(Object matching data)

--------------------------------

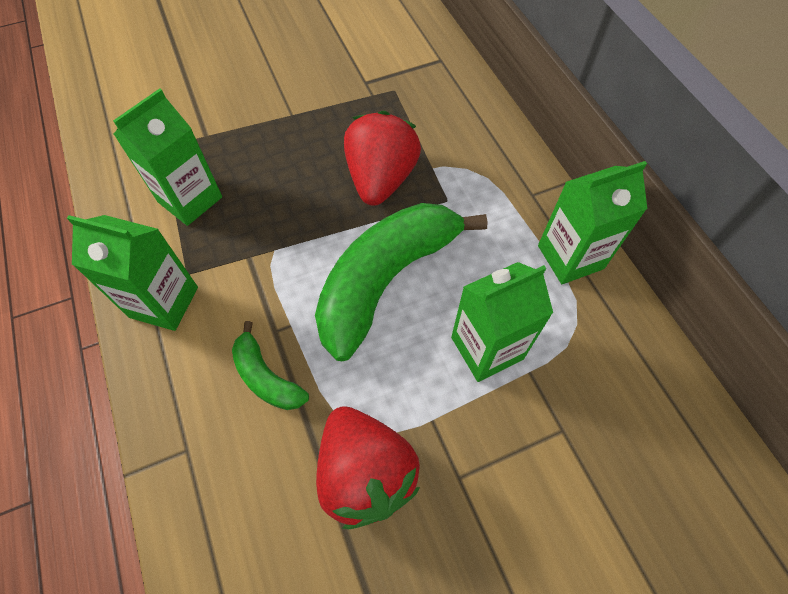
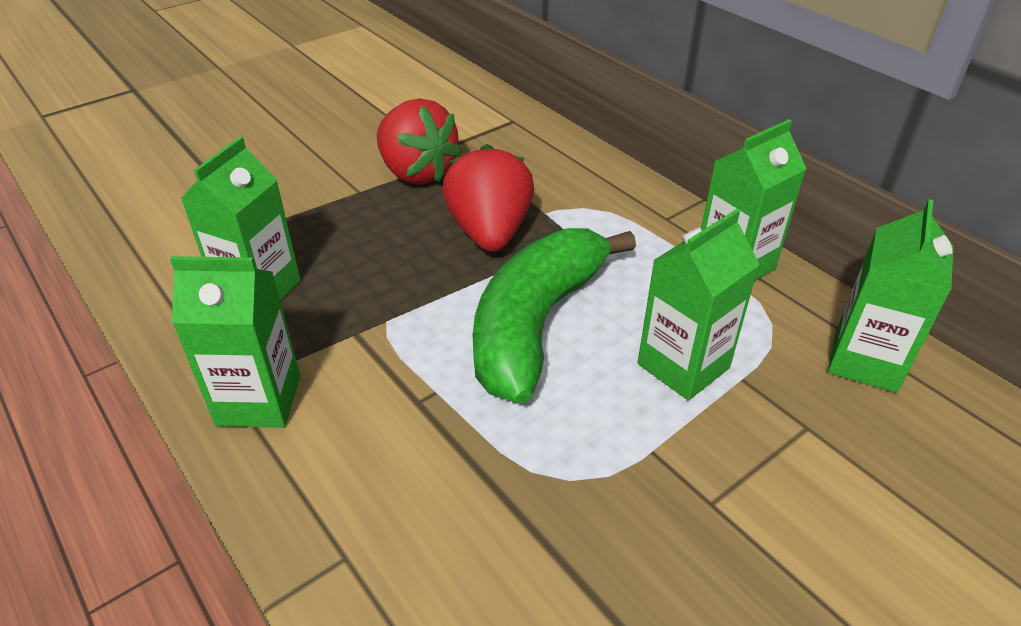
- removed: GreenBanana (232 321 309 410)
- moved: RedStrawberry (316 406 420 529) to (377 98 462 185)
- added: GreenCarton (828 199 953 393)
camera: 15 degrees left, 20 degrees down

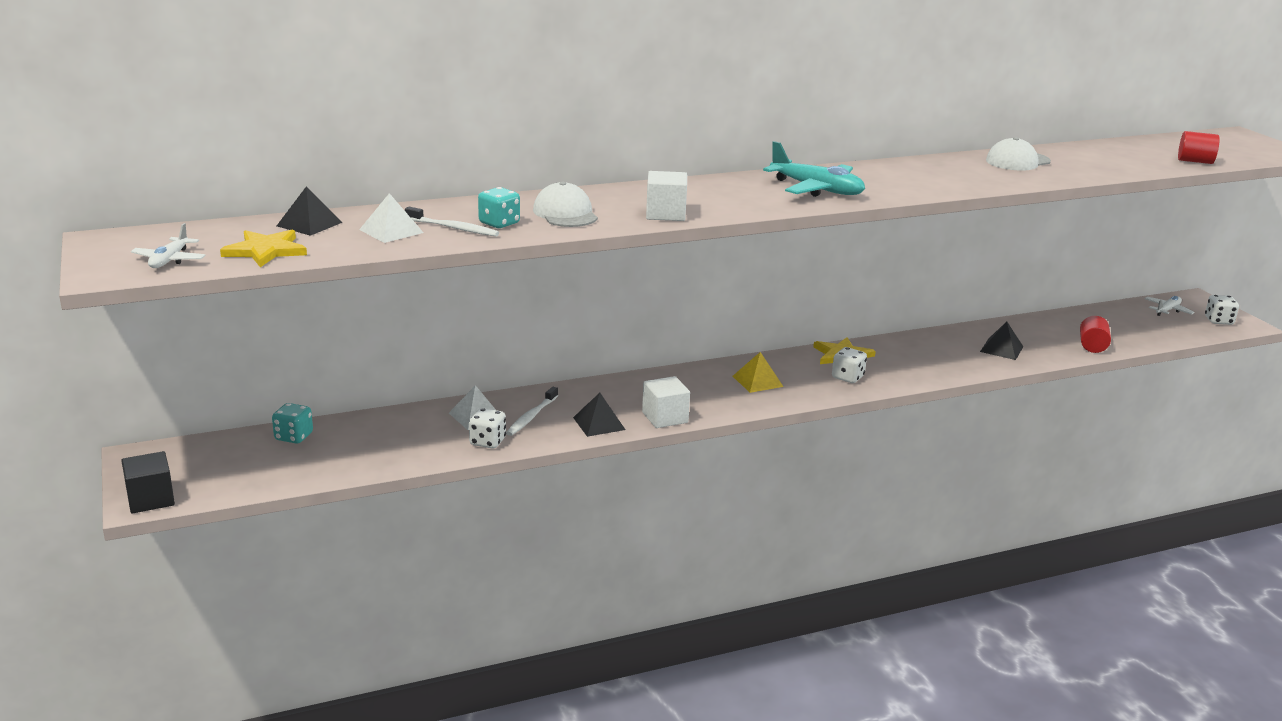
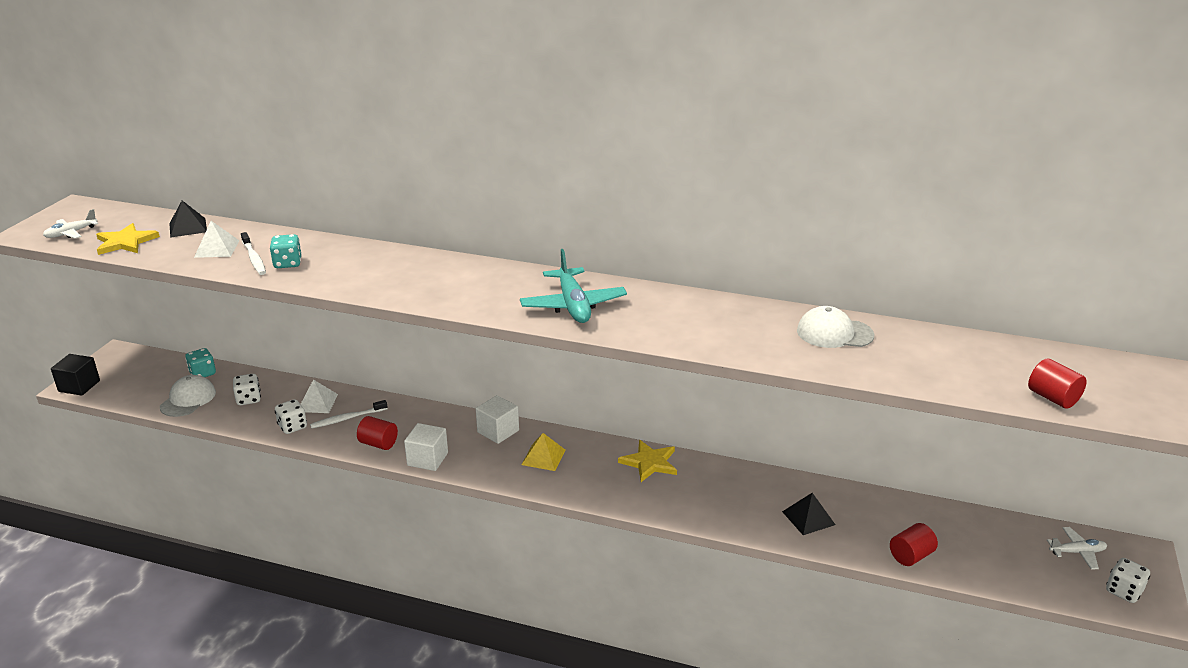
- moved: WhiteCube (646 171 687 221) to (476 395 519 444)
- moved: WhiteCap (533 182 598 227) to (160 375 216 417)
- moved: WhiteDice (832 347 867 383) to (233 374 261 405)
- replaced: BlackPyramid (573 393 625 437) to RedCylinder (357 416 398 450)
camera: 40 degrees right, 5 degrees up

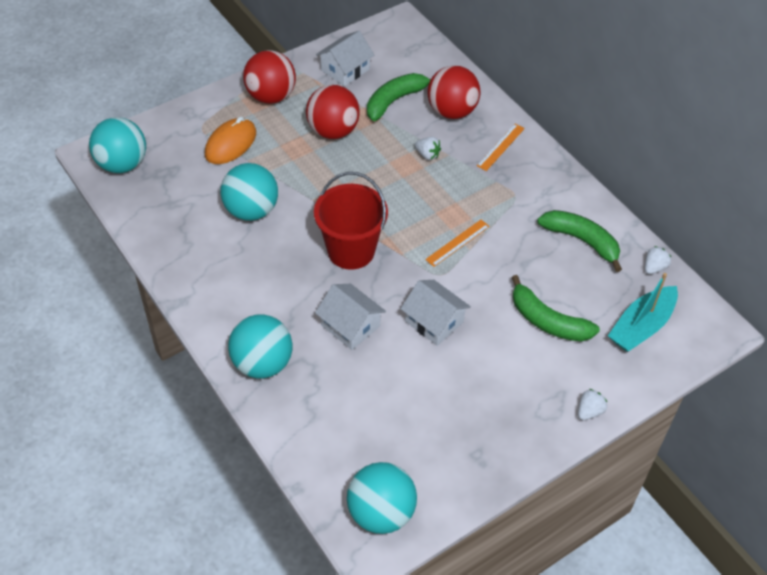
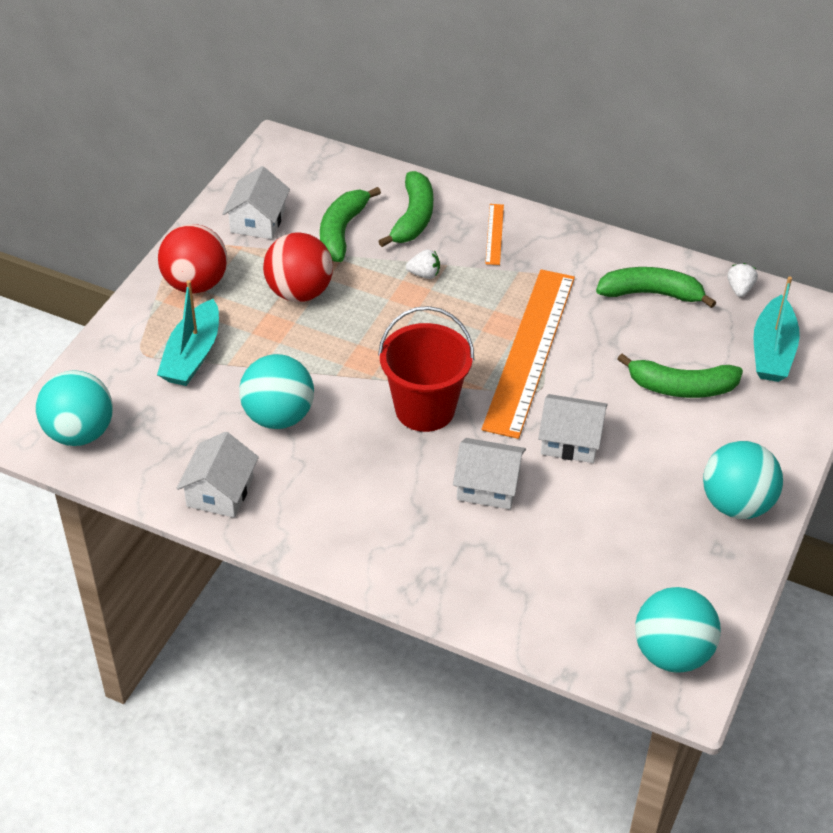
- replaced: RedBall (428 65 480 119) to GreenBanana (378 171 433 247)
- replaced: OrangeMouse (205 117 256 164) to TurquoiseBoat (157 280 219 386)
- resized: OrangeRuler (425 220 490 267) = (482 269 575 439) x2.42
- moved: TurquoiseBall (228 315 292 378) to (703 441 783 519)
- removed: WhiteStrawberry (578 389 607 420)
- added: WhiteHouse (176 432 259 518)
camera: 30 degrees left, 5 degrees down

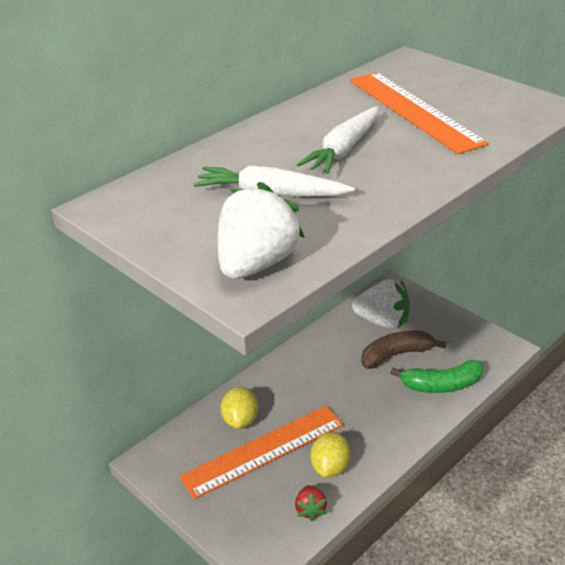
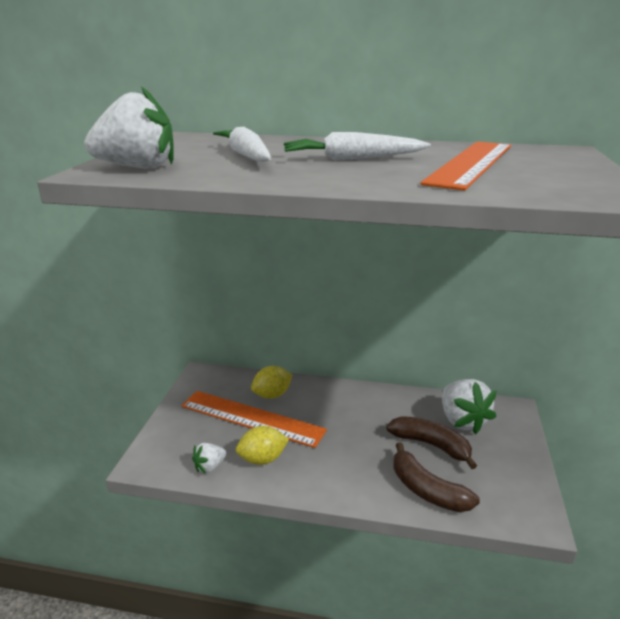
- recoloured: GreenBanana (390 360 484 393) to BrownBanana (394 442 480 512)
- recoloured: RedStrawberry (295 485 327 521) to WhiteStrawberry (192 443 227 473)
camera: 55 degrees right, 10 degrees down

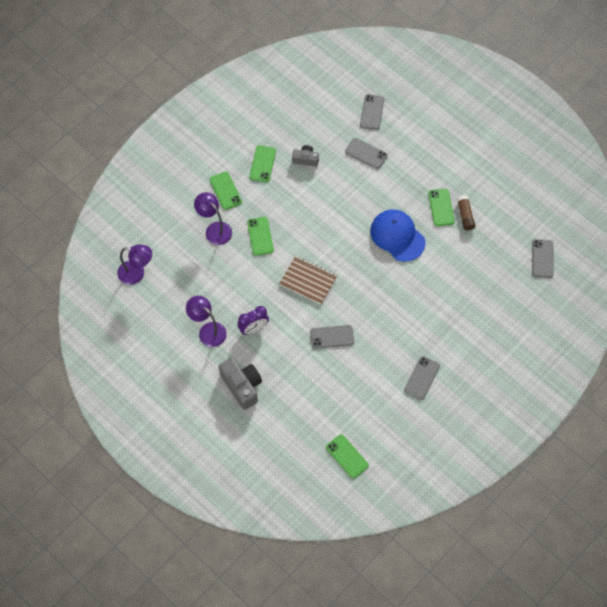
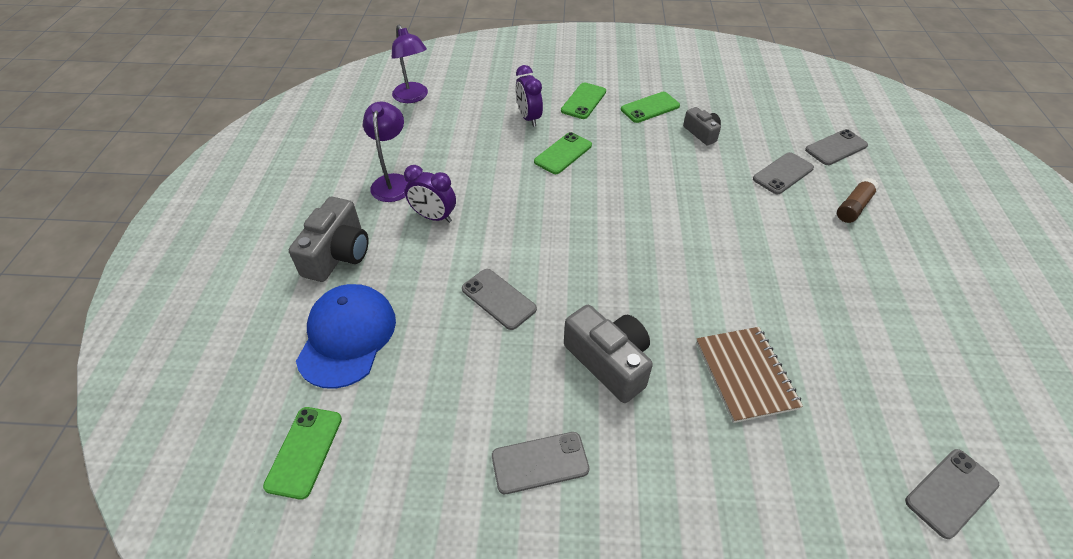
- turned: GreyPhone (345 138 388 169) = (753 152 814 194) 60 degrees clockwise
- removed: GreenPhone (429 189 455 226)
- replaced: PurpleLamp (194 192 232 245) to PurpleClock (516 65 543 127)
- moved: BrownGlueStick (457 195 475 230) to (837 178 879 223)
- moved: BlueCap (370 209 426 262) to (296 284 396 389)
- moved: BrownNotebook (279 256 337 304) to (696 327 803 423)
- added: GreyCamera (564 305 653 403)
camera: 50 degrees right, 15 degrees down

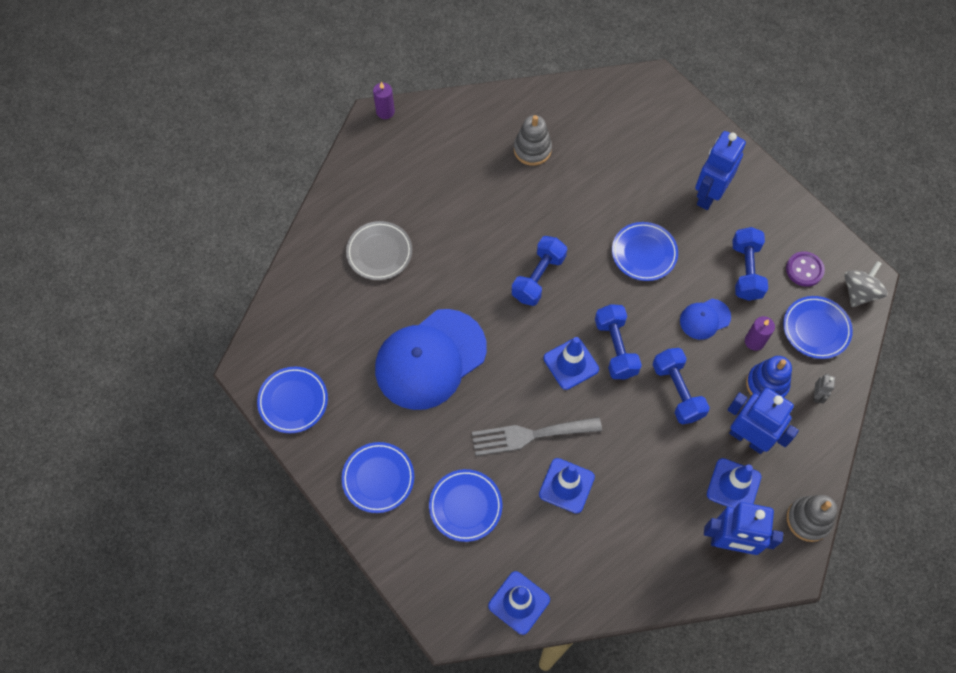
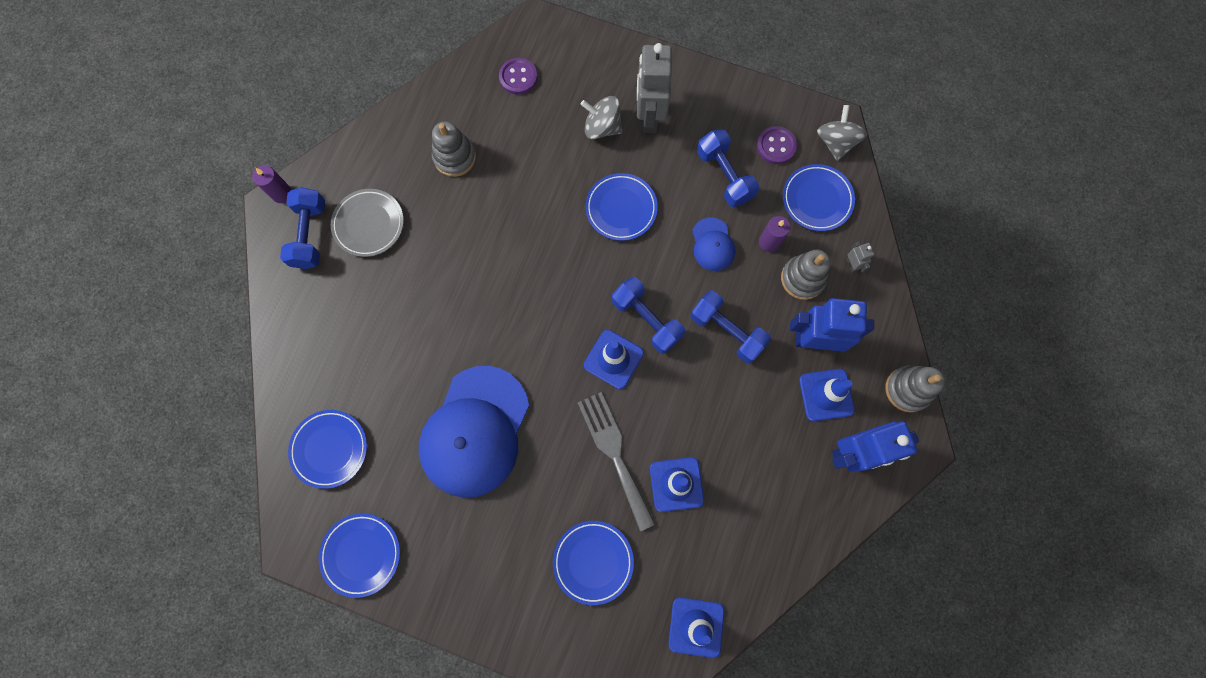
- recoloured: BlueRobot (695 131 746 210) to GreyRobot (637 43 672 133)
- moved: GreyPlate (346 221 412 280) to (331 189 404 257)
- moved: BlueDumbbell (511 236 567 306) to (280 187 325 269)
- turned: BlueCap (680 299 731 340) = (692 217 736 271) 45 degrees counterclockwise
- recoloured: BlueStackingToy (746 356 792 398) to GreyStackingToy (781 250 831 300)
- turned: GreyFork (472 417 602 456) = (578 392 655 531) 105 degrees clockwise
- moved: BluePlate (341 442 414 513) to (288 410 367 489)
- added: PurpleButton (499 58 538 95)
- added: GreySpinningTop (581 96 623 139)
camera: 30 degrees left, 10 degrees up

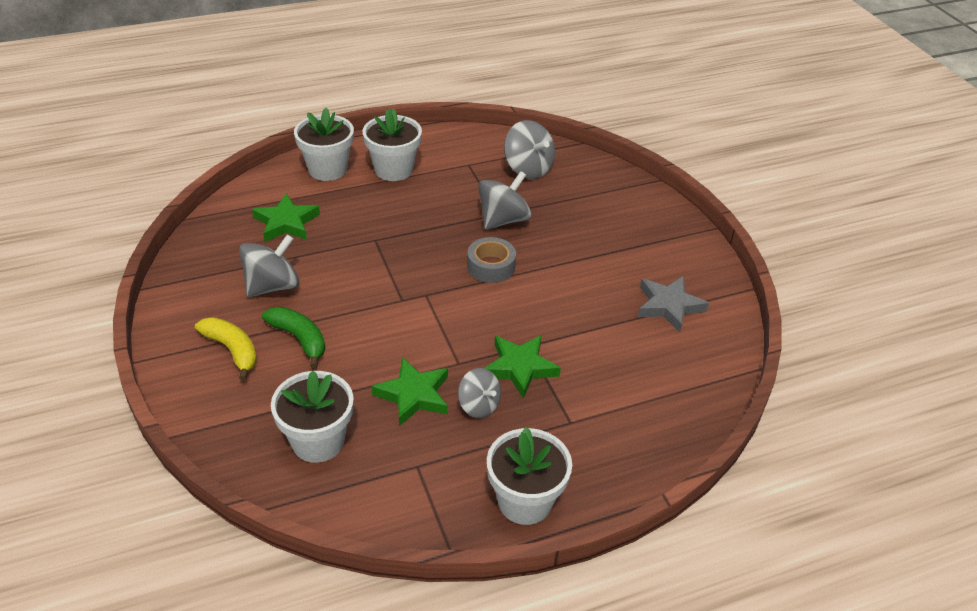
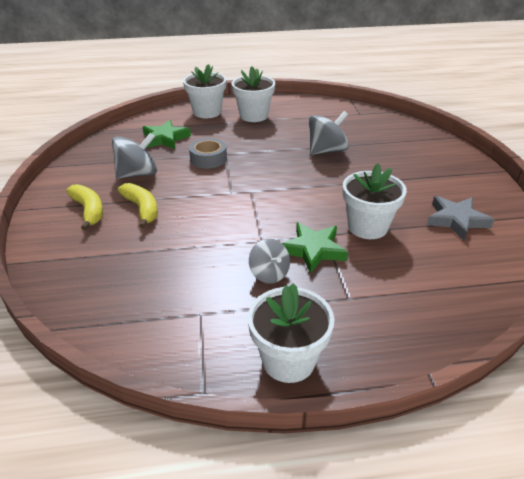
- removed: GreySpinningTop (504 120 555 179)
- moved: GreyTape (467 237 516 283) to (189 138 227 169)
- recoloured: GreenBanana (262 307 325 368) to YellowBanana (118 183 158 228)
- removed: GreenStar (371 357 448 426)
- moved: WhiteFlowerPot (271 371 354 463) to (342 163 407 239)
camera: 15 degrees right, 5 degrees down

--------------------------------

(Work request) All of the data needs repeating exactly, but the pictures do not.

(Answer to this task)
- removed: GreenBanana (232 321 309 410)
- moved: RedStrawberry (316 406 420 529) to (377 98 462 185)
- added: GreenCarton (828 199 953 393)
camera: 15 degrees left, 20 degrees down

- moved: WhiteCube (646 171 687 221) to (476 395 519 444)
- moved: WhiteCap (533 182 598 227) to (160 375 216 417)
- moved: WhiteDice (832 347 867 383) to (233 374 261 405)
- replaced: BlackPyramid (573 393 625 437) to RedCylinder (357 416 398 450)
camera: 40 degrees right, 5 degrees up

- replaced: RedBall (428 65 480 119) to GreenBanana (378 171 433 247)
- replaced: OrangeMouse (205 117 256 164) to TurquoiseBoat (157 280 219 386)
- resized: OrangeRuler (425 220 490 267) = (482 269 575 439) x2.42
- moved: TurquoiseBall (228 315 292 378) to (703 441 783 519)
- removed: WhiteStrawberry (578 389 607 420)
- added: WhiteHouse (176 432 259 518)
camera: 30 degrees left, 5 degrees down

- recoloured: GreenBanana (390 360 484 393) to BrownBanana (394 442 480 512)
- recoloured: RedStrawberry (295 485 327 521) to WhiteStrawberry (192 443 227 473)
camera: 55 degrees right, 10 degrees down

- turned: GreyPhone (345 138 388 169) = (753 152 814 194) 60 degrees clockwise
- removed: GreenPhone (429 189 455 226)
- replaced: PurpleLamp (194 192 232 245) to PurpleClock (516 65 543 127)
- moved: BrownGlueStick (457 195 475 230) to (837 178 879 223)
- moved: BlueCap (370 209 426 262) to (296 284 396 389)
- moved: BrownNotebook (279 256 337 304) to (696 327 803 423)
- added: GreyCamera (564 305 653 403)
camera: 50 degrees right, 15 degrees down

- recoloured: BlueRobot (695 131 746 210) to GreyRobot (637 43 672 133)
- moved: GreyPlate (346 221 412 280) to (331 189 404 257)
- moved: BlueDumbbell (511 236 567 306) to (280 187 325 269)
- turned: BlueCap (680 299 731 340) = (692 217 736 271) 45 degrees counterclockwise
- recoloured: BlueStackingToy (746 356 792 398) to GreyStackingToy (781 250 831 300)
- turned: GreyFork (472 417 602 456) = (578 392 655 531) 105 degrees clockwise
- moved: BluePlate (341 442 414 513) to (288 410 367 489)
- added: PurpleButton (499 58 538 95)
- added: GreySpinningTop (581 96 623 139)
camera: 30 degrees left, 10 degrees up

- removed: GreySpinningTop (504 120 555 179)
- moved: GreyTape (467 237 516 283) to (189 138 227 169)
- recoloured: GreenBanana (262 307 325 368) to YellowBanana (118 183 158 228)
- removed: GreenStar (371 357 448 426)
- moved: WhiteFlowerPot (271 371 354 463) to (342 163 407 239)
camera: 15 degrees right, 5 degrees down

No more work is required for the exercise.